%%

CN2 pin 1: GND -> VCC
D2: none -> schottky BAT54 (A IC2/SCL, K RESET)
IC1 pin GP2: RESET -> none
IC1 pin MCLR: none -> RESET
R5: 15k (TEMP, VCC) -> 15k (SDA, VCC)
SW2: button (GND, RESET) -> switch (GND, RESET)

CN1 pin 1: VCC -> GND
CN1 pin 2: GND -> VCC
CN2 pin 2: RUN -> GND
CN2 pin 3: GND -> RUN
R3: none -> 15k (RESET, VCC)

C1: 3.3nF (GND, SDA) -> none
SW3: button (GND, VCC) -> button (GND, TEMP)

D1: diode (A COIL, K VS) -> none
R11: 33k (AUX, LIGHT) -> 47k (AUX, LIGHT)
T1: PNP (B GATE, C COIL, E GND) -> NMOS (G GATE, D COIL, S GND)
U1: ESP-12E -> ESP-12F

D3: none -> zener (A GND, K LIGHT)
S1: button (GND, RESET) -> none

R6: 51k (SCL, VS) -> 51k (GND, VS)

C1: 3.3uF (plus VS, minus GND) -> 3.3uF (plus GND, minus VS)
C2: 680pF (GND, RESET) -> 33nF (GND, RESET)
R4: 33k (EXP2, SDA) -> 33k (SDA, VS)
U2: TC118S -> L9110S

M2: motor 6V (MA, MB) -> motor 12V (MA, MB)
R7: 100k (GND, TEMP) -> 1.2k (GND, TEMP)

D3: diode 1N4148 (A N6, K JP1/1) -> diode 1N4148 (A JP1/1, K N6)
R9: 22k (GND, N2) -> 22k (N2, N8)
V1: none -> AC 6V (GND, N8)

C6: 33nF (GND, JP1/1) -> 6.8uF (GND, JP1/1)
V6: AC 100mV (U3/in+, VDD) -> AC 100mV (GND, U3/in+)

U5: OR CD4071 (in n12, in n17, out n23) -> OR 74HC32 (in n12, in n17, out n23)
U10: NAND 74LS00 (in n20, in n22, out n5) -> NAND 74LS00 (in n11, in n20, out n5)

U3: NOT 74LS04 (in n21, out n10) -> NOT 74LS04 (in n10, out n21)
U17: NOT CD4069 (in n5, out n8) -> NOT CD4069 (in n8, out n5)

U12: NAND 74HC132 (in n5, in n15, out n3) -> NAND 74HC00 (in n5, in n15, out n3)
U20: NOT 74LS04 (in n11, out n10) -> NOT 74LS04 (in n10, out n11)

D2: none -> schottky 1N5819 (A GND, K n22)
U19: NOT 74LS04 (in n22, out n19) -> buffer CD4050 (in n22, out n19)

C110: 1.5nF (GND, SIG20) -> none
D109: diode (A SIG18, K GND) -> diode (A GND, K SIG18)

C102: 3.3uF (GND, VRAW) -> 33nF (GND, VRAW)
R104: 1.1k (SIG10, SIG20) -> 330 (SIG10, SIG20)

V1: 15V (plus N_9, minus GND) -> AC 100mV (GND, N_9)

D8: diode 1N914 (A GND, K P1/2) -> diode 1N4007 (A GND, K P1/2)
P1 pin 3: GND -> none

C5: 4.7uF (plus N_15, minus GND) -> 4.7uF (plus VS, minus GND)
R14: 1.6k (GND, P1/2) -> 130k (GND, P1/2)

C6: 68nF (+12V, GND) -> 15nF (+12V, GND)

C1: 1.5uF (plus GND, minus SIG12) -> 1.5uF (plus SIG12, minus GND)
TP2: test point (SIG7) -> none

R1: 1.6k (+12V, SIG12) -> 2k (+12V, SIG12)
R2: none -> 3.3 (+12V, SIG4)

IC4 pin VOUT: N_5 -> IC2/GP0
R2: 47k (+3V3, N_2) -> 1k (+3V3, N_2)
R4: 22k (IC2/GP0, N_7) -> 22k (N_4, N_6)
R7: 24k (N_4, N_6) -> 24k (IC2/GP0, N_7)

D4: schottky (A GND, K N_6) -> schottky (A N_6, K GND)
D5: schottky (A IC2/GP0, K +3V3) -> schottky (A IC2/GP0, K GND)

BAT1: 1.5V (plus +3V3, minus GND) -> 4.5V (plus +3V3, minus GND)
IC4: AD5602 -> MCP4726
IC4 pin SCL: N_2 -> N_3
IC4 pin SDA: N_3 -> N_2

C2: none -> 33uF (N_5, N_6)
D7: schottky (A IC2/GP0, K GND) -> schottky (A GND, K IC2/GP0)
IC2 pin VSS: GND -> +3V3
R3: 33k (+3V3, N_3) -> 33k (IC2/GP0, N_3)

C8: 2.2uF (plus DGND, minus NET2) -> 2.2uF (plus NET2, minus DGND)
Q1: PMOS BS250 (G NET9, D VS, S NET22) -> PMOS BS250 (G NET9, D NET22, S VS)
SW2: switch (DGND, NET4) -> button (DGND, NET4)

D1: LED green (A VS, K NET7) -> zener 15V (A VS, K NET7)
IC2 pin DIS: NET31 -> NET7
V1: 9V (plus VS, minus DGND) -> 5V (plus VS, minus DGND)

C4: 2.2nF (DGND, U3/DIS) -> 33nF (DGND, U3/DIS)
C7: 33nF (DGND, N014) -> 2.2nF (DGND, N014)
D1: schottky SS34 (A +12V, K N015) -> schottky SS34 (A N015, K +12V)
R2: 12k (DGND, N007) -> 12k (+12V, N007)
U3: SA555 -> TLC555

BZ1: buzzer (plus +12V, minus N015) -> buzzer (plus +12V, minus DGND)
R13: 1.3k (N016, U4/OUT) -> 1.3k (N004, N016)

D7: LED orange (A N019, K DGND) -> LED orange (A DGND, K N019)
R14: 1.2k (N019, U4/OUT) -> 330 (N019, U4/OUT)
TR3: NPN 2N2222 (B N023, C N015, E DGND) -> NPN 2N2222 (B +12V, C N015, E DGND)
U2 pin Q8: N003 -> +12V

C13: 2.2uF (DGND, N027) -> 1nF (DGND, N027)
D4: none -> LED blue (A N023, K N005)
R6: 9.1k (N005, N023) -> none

%%

# THE TASK
How many of the lines in the listing hold "zener"? Only the number should be given.

# RESPONSE
2